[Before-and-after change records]
Segment Open
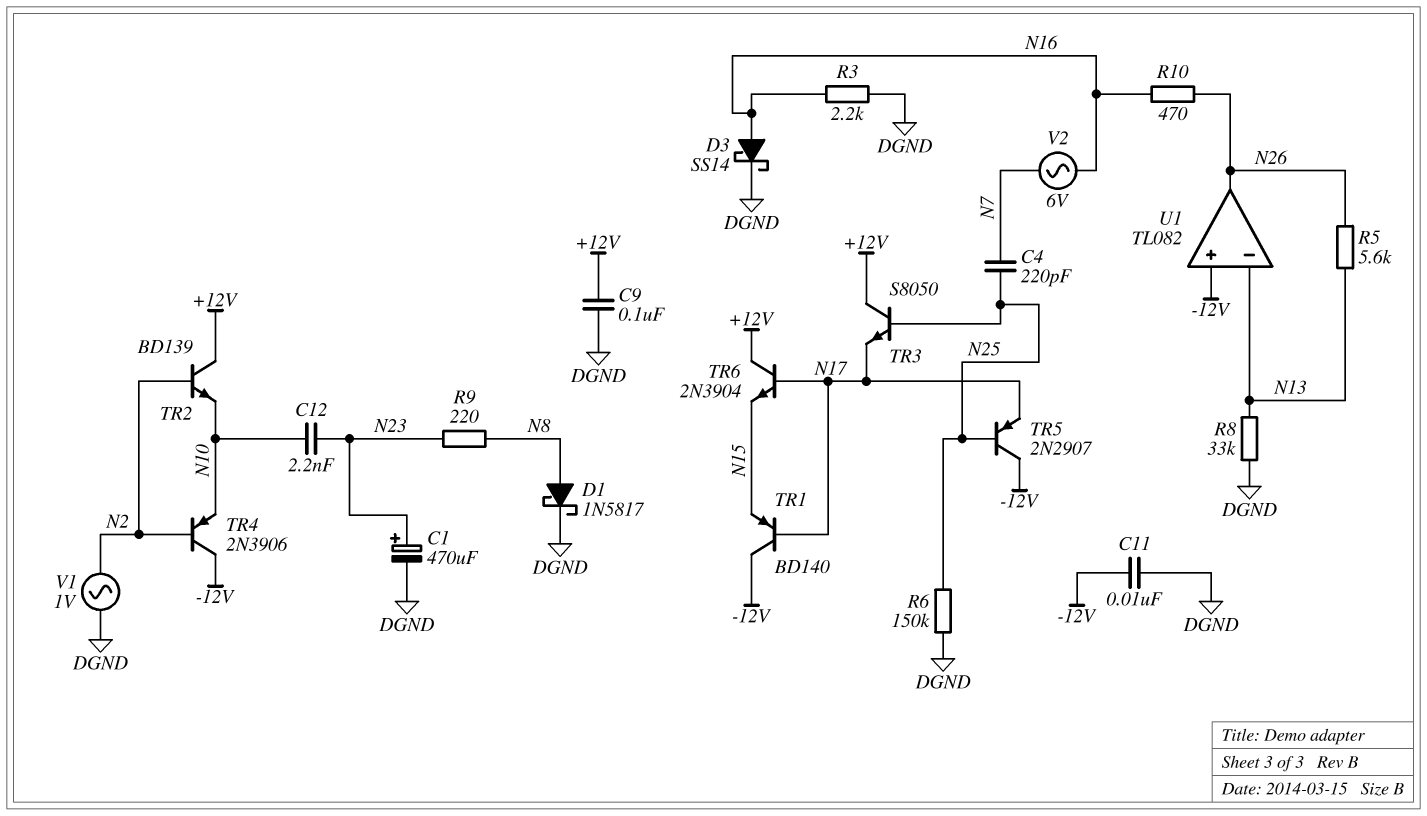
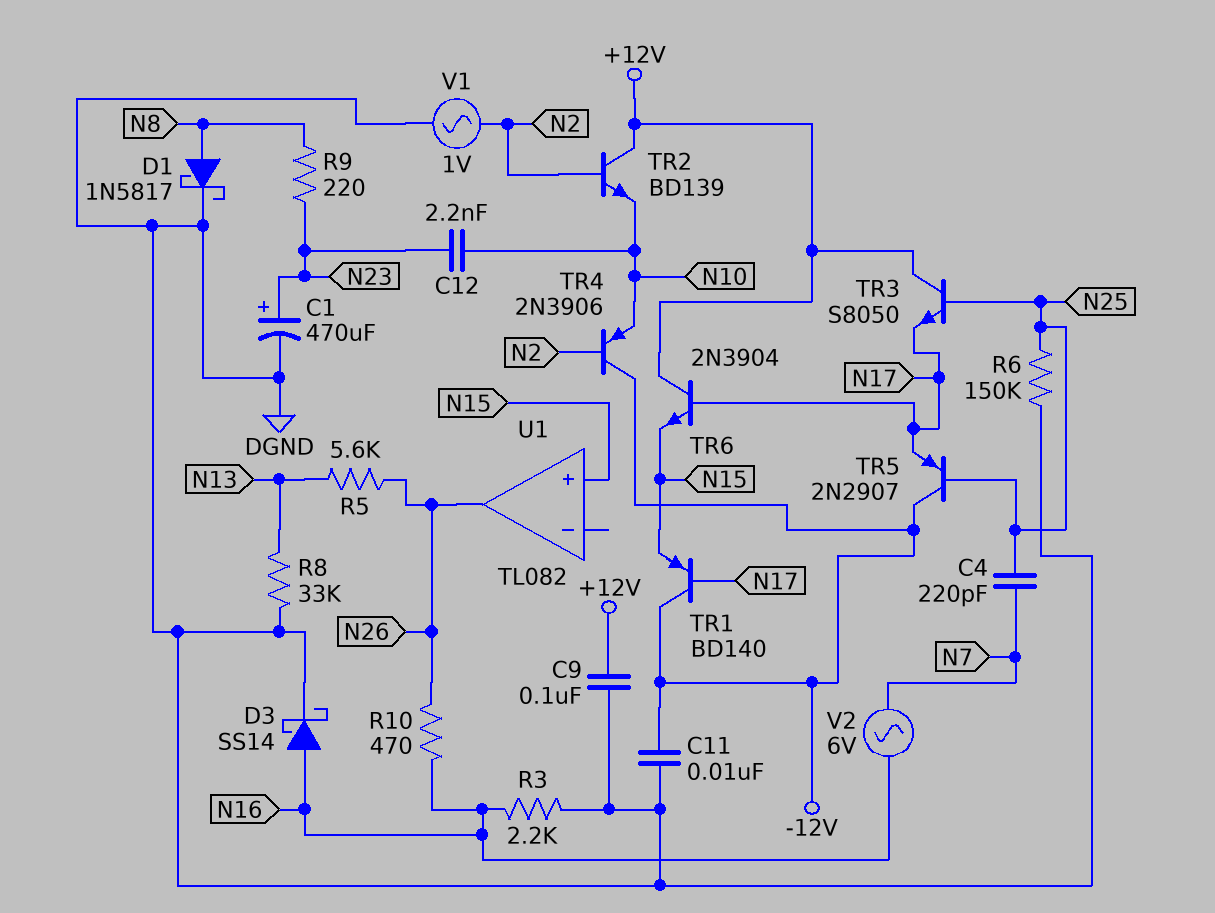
U1 pin in+: -12V -> N15
U1 pin in-: N13 -> none

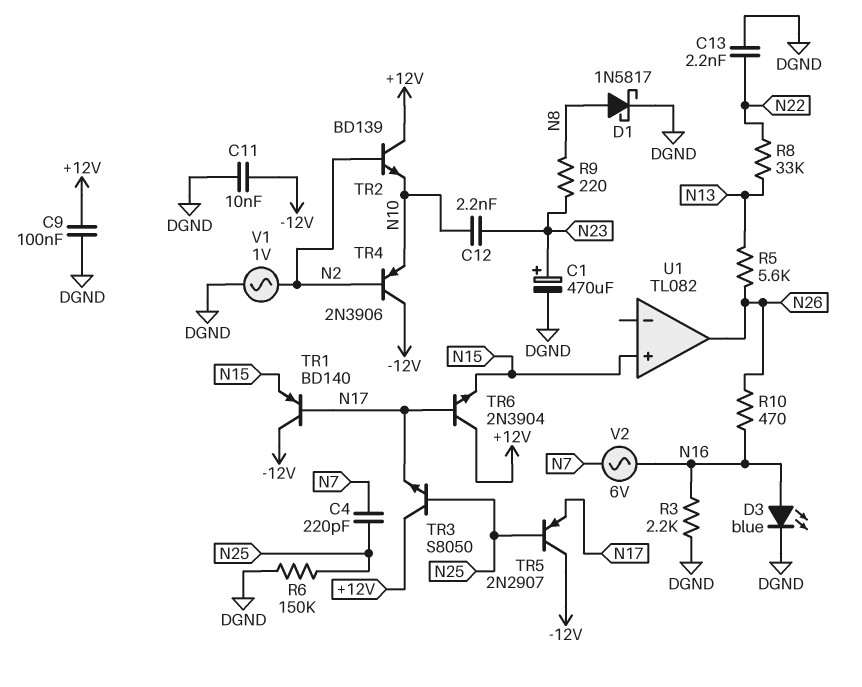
C13: none -> 2.2nF (DGND, N22)
D3: schottky SS14 (A N16, K DGND) -> LED blue (A N16, K DGND)
R8: 33k (DGND, N13) -> 33k (N13, N22)

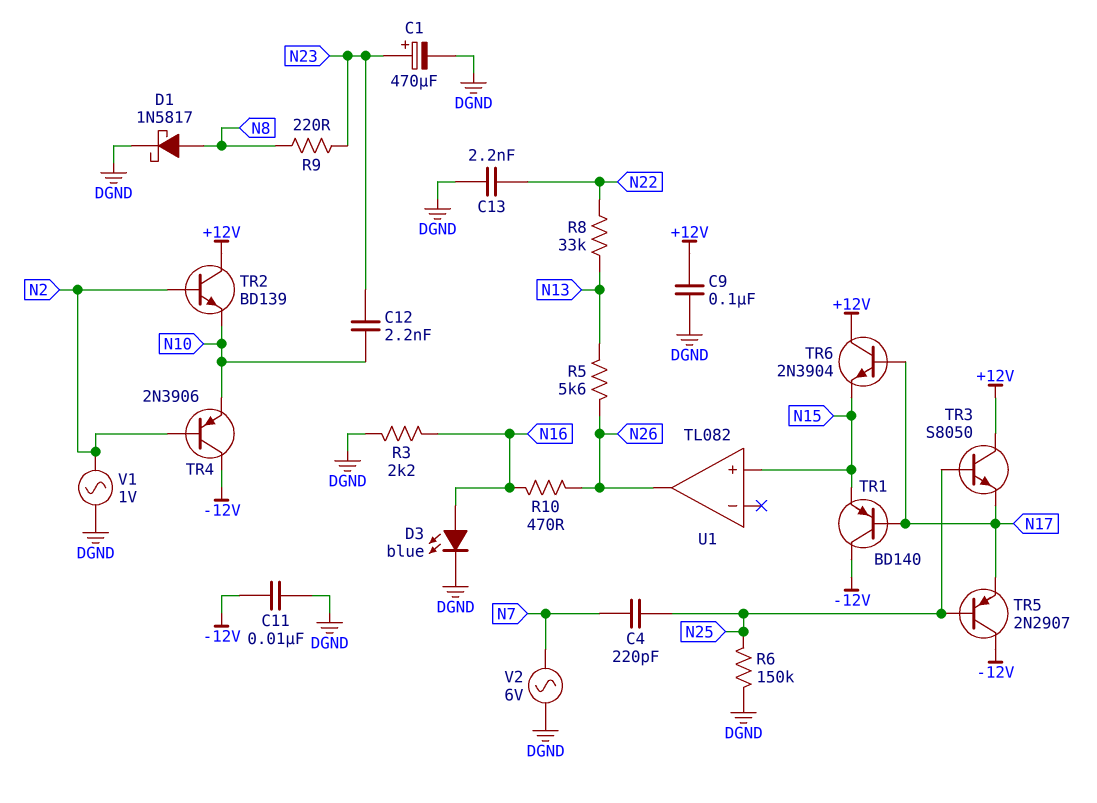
V2: AC 6V (N7, N16) -> AC 6V (DGND, N7)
Segment Closed
Your goal
Word for word, repeat the data above with the pictures left out.

Result of this task
U1 pin in+: -12V -> N15
U1 pin in-: N13 -> none

C13: none -> 2.2nF (DGND, N22)
D3: schottky SS14 (A N16, K DGND) -> LED blue (A N16, K DGND)
R8: 33k (DGND, N13) -> 33k (N13, N22)

V2: AC 6V (N7, N16) -> AC 6V (DGND, N7)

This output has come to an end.